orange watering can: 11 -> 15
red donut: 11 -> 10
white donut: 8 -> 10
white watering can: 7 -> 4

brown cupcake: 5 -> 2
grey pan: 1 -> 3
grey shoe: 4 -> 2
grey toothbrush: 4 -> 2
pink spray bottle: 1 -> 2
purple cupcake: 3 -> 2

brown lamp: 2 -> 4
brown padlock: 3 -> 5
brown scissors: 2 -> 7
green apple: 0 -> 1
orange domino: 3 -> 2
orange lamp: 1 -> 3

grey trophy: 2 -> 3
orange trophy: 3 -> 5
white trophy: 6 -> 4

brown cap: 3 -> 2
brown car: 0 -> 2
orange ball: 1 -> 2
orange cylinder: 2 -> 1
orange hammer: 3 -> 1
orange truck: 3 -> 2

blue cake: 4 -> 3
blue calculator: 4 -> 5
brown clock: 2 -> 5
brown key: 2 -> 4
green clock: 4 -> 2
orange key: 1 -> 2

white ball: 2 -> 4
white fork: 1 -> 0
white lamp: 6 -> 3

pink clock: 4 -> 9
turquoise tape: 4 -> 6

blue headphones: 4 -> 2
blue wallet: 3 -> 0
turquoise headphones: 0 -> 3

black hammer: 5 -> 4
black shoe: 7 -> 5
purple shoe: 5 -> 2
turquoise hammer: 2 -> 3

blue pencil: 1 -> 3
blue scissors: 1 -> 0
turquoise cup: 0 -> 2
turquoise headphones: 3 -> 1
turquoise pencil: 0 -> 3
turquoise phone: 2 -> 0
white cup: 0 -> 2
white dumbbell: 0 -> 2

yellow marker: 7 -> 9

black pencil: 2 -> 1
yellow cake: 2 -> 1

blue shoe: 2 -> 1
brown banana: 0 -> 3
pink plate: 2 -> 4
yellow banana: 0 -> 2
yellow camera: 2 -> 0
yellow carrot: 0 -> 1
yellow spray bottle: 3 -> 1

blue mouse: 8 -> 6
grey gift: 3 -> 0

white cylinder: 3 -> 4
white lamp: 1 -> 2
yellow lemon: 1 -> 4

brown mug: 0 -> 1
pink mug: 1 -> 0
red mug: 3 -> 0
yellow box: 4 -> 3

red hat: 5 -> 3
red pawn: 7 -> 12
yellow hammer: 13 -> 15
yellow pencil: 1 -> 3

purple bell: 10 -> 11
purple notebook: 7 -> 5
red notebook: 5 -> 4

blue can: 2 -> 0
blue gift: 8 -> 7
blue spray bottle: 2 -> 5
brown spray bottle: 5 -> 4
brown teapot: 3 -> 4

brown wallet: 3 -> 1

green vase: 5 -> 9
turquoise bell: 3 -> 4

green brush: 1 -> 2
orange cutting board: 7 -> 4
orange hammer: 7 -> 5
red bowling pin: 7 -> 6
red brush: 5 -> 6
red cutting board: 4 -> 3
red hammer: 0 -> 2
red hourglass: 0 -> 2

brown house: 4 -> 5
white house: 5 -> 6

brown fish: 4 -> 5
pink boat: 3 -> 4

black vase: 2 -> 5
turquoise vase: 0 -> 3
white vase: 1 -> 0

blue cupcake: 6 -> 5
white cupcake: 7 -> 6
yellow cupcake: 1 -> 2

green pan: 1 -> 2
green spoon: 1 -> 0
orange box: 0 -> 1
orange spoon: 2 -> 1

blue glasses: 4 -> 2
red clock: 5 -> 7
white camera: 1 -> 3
◇ ◇ ◇ ◇ ◇ ◇ ◇
* Task goal *
Set out the complete listing exactly as shown.

* Solution for this problem *
orange watering can: 11 -> 15
red donut: 11 -> 10
white donut: 8 -> 10
white watering can: 7 -> 4

brown cupcake: 5 -> 2
grey pan: 1 -> 3
grey shoe: 4 -> 2
grey toothbrush: 4 -> 2
pink spray bottle: 1 -> 2
purple cupcake: 3 -> 2

brown lamp: 2 -> 4
brown padlock: 3 -> 5
brown scissors: 2 -> 7
green apple: 0 -> 1
orange domino: 3 -> 2
orange lamp: 1 -> 3

grey trophy: 2 -> 3
orange trophy: 3 -> 5
white trophy: 6 -> 4

brown cap: 3 -> 2
brown car: 0 -> 2
orange ball: 1 -> 2
orange cylinder: 2 -> 1
orange hammer: 3 -> 1
orange truck: 3 -> 2

blue cake: 4 -> 3
blue calculator: 4 -> 5
brown clock: 2 -> 5
brown key: 2 -> 4
green clock: 4 -> 2
orange key: 1 -> 2

white ball: 2 -> 4
white fork: 1 -> 0
white lamp: 6 -> 3

pink clock: 4 -> 9
turquoise tape: 4 -> 6

blue headphones: 4 -> 2
blue wallet: 3 -> 0
turquoise headphones: 0 -> 3

black hammer: 5 -> 4
black shoe: 7 -> 5
purple shoe: 5 -> 2
turquoise hammer: 2 -> 3

blue pencil: 1 -> 3
blue scissors: 1 -> 0
turquoise cup: 0 -> 2
turquoise headphones: 3 -> 1
turquoise pencil: 0 -> 3
turquoise phone: 2 -> 0
white cup: 0 -> 2
white dumbbell: 0 -> 2

yellow marker: 7 -> 9

black pencil: 2 -> 1
yellow cake: 2 -> 1

blue shoe: 2 -> 1
brown banana: 0 -> 3
pink plate: 2 -> 4
yellow banana: 0 -> 2
yellow camera: 2 -> 0
yellow carrot: 0 -> 1
yellow spray bottle: 3 -> 1

blue mouse: 8 -> 6
grey gift: 3 -> 0

white cylinder: 3 -> 4
white lamp: 1 -> 2
yellow lemon: 1 -> 4

brown mug: 0 -> 1
pink mug: 1 -> 0
red mug: 3 -> 0
yellow box: 4 -> 3

red hat: 5 -> 3
red pawn: 7 -> 12
yellow hammer: 13 -> 15
yellow pencil: 1 -> 3

purple bell: 10 -> 11
purple notebook: 7 -> 5
red notebook: 5 -> 4

blue can: 2 -> 0
blue gift: 8 -> 7
blue spray bottle: 2 -> 5
brown spray bottle: 5 -> 4
brown teapot: 3 -> 4

brown wallet: 3 -> 1

green vase: 5 -> 9
turquoise bell: 3 -> 4

green brush: 1 -> 2
orange cutting board: 7 -> 4
orange hammer: 7 -> 5
red bowling pin: 7 -> 6
red brush: 5 -> 6
red cutting board: 4 -> 3
red hammer: 0 -> 2
red hourglass: 0 -> 2

brown house: 4 -> 5
white house: 5 -> 6

brown fish: 4 -> 5
pink boat: 3 -> 4

black vase: 2 -> 5
turquoise vase: 0 -> 3
white vase: 1 -> 0

blue cupcake: 6 -> 5
white cupcake: 7 -> 6
yellow cupcake: 1 -> 2

green pan: 1 -> 2
green spoon: 1 -> 0
orange box: 0 -> 1
orange spoon: 2 -> 1

blue glasses: 4 -> 2
red clock: 5 -> 7
white camera: 1 -> 3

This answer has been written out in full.